**SOURCE DATA**
- - - -

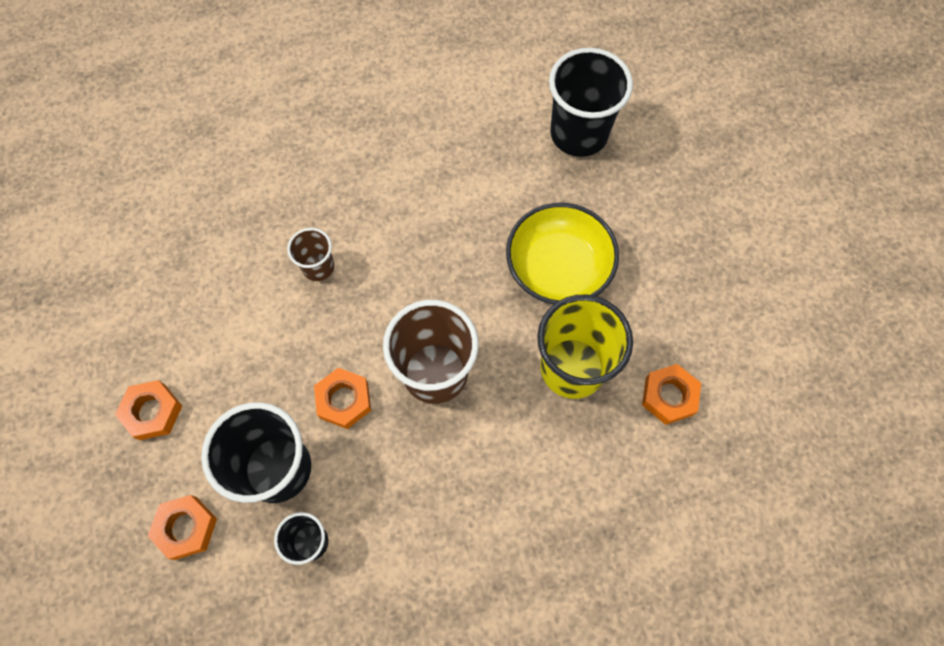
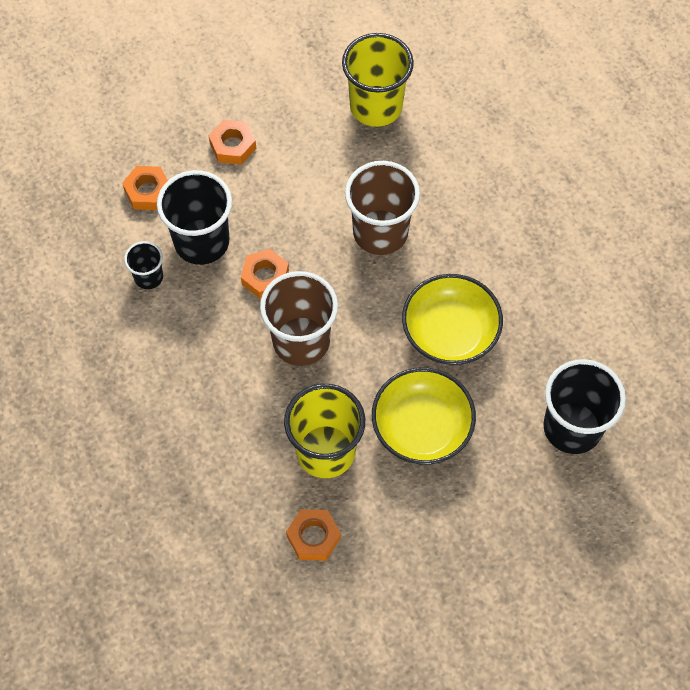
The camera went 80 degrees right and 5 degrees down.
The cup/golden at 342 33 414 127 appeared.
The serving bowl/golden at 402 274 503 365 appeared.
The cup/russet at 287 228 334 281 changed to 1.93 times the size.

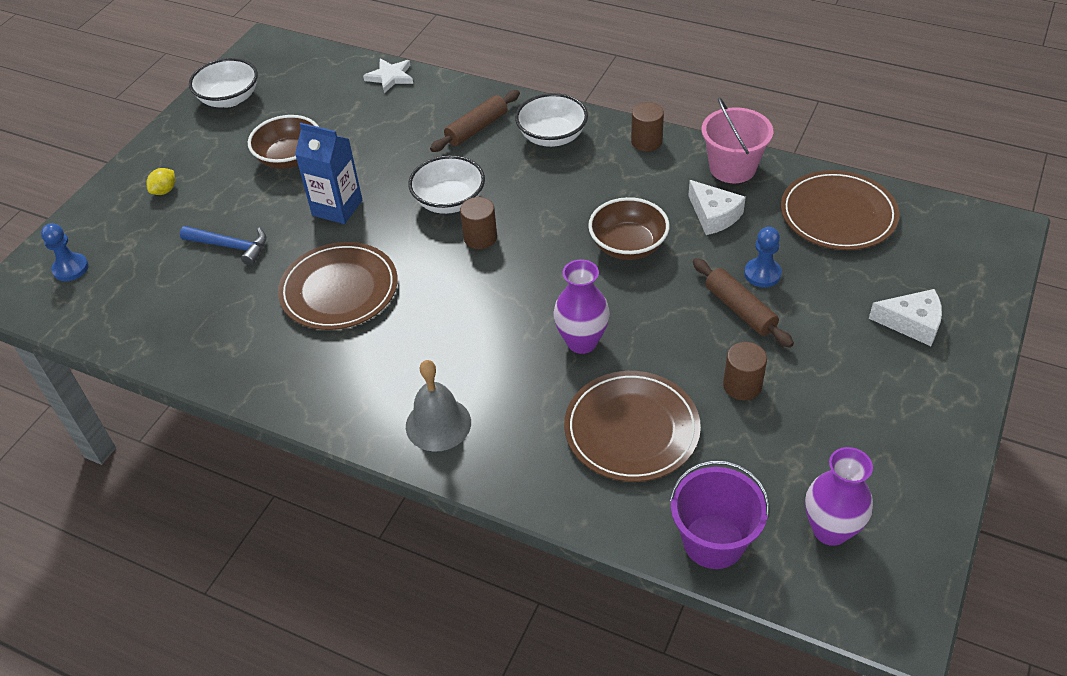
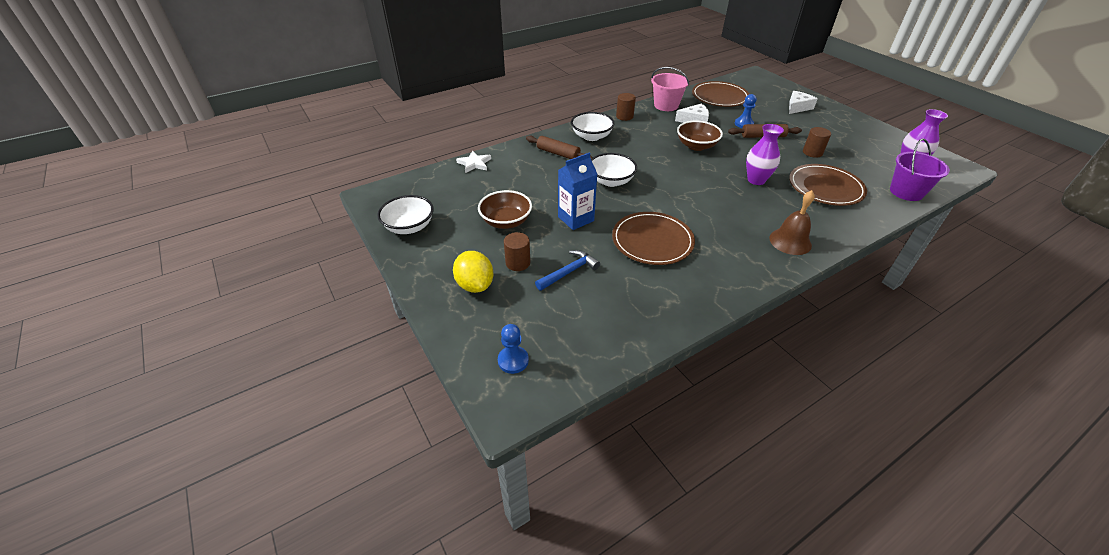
The camera went 60 degrees left and 5 degrees down.
The cylinder shape/russet moved from 460 197 497 249 to 504 232 530 271.
The bell/grey at 406 360 471 452 became the bell/russet at 769 190 815 255.
The pastry roller/russet at 430 90 520 152 turned 45 degrees counterclockwise.
The citrus fruit/golden at 147 168 175 195 changed to 1.85 times the size.

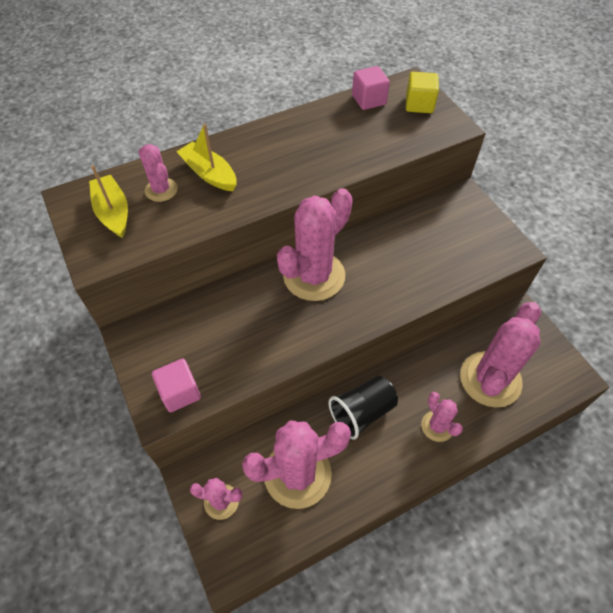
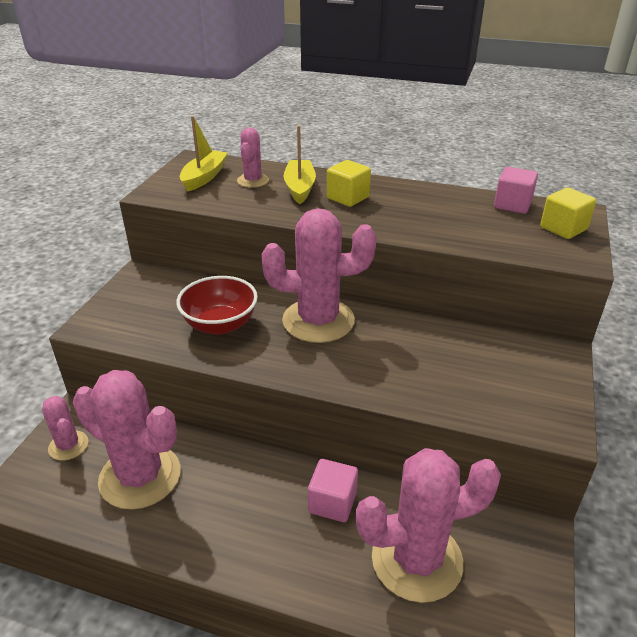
The camera went 45 degrees right and 20 degrees down.
The cup/ebony at 329 376 398 439 disappeared.
The prickly plant/rosy at 421 392 463 442 disappeared.
The serving bowl/red at 176 276 258 335 appeared.
The block/golden at 327 160 371 207 appeared.
The block/rosy moved from 152 359 201 412 to 308 459 358 522.

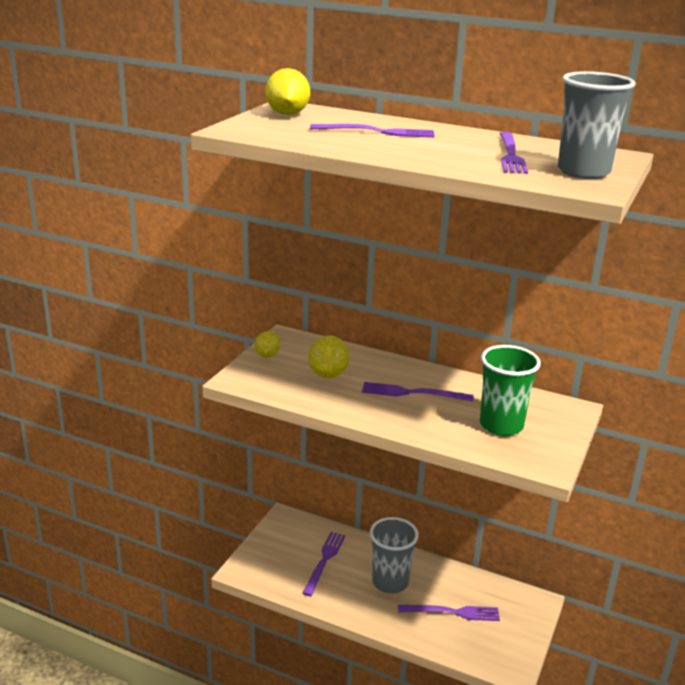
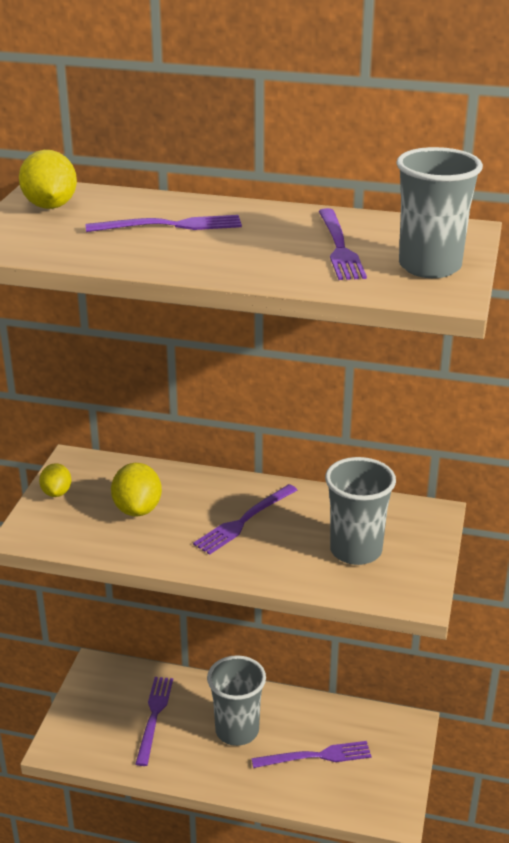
The camera went 10 degrees left and 5 degrees up.
The cup/emerald at 480 345 541 436 became the cup/grey at 325 457 396 565.
The fork/purple at 362 382 474 402 turned 45 degrees counterclockwise.

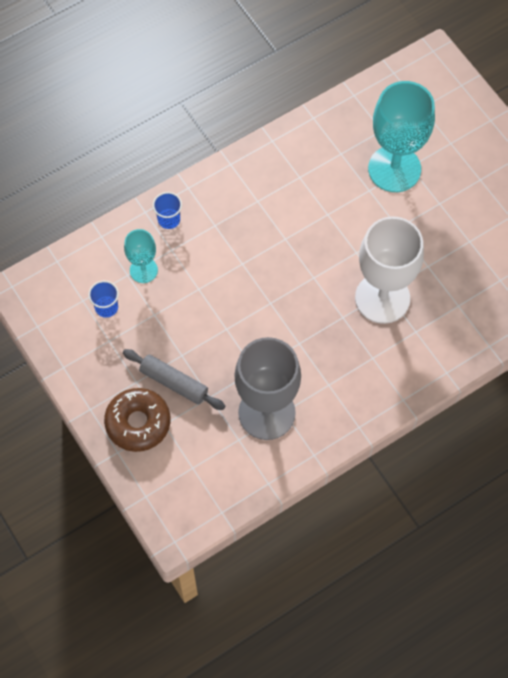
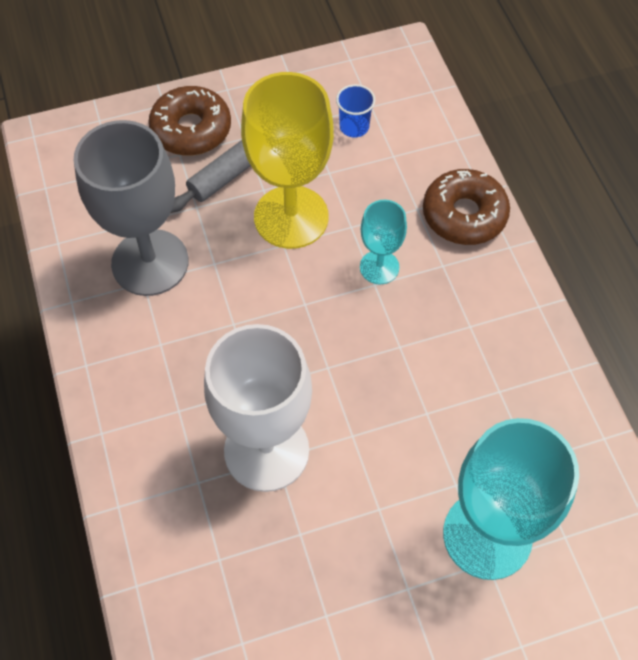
The camera went 105 degrees right and 5 degrees down.
The chalice/golden at 241 72 334 249 appeared.
The chalice/turquoise moved from 124 229 158 283 to 360 200 407 285.
The cup/blue at 153 192 182 229 was replaced by the doughnut/russet at 423 169 510 245.

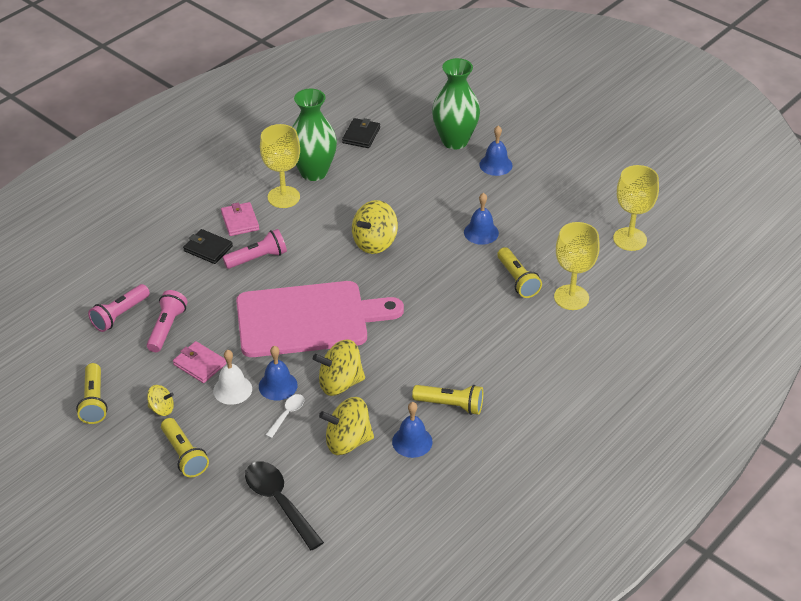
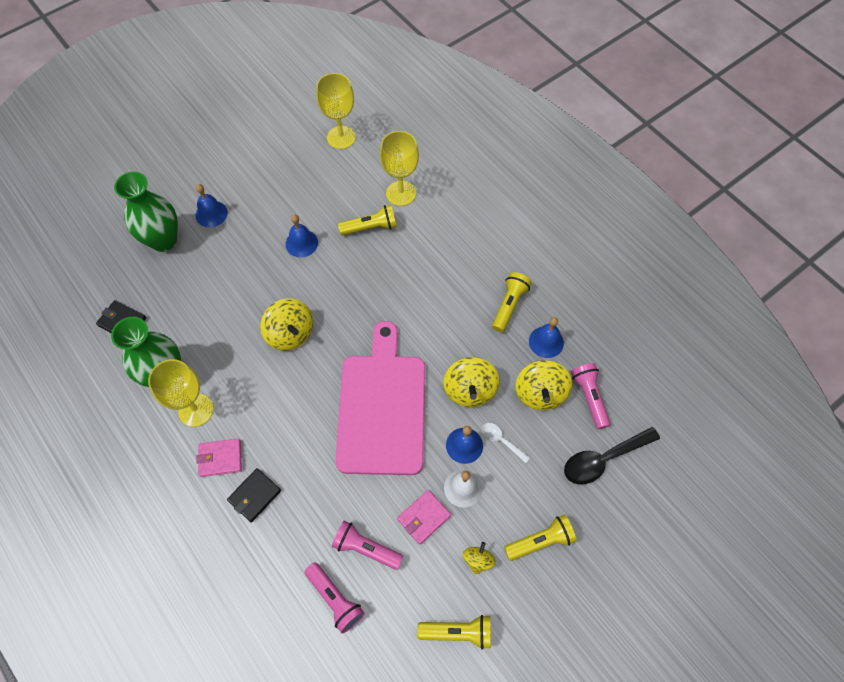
The camera went 80 degrees left and 20 degrees up.
The flashlight/rosy moved from 222 229 287 269 to 571 363 611 429.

- - - -

Every line of the material must be returned exactly; leave the images out.

**TASK RESULT**
The camera went 80 degrees right and 5 degrees down.
The cup/golden at 342 33 414 127 appeared.
The serving bowl/golden at 402 274 503 365 appeared.
The cup/russet at 287 228 334 281 changed to 1.93 times the size.

The camera went 60 degrees left and 5 degrees down.
The cylinder shape/russet moved from 460 197 497 249 to 504 232 530 271.
The bell/grey at 406 360 471 452 became the bell/russet at 769 190 815 255.
The pastry roller/russet at 430 90 520 152 turned 45 degrees counterclockwise.
The citrus fruit/golden at 147 168 175 195 changed to 1.85 times the size.

The camera went 45 degrees right and 20 degrees down.
The cup/ebony at 329 376 398 439 disappeared.
The prickly plant/rosy at 421 392 463 442 disappeared.
The serving bowl/red at 176 276 258 335 appeared.
The block/golden at 327 160 371 207 appeared.
The block/rosy moved from 152 359 201 412 to 308 459 358 522.

The camera went 10 degrees left and 5 degrees up.
The cup/emerald at 480 345 541 436 became the cup/grey at 325 457 396 565.
The fork/purple at 362 382 474 402 turned 45 degrees counterclockwise.

The camera went 105 degrees right and 5 degrees down.
The chalice/golden at 241 72 334 249 appeared.
The chalice/turquoise moved from 124 229 158 283 to 360 200 407 285.
The cup/blue at 153 192 182 229 was replaced by the doughnut/russet at 423 169 510 245.

The camera went 80 degrees left and 20 degrees up.
The flashlight/rosy moved from 222 229 287 269 to 571 363 611 429.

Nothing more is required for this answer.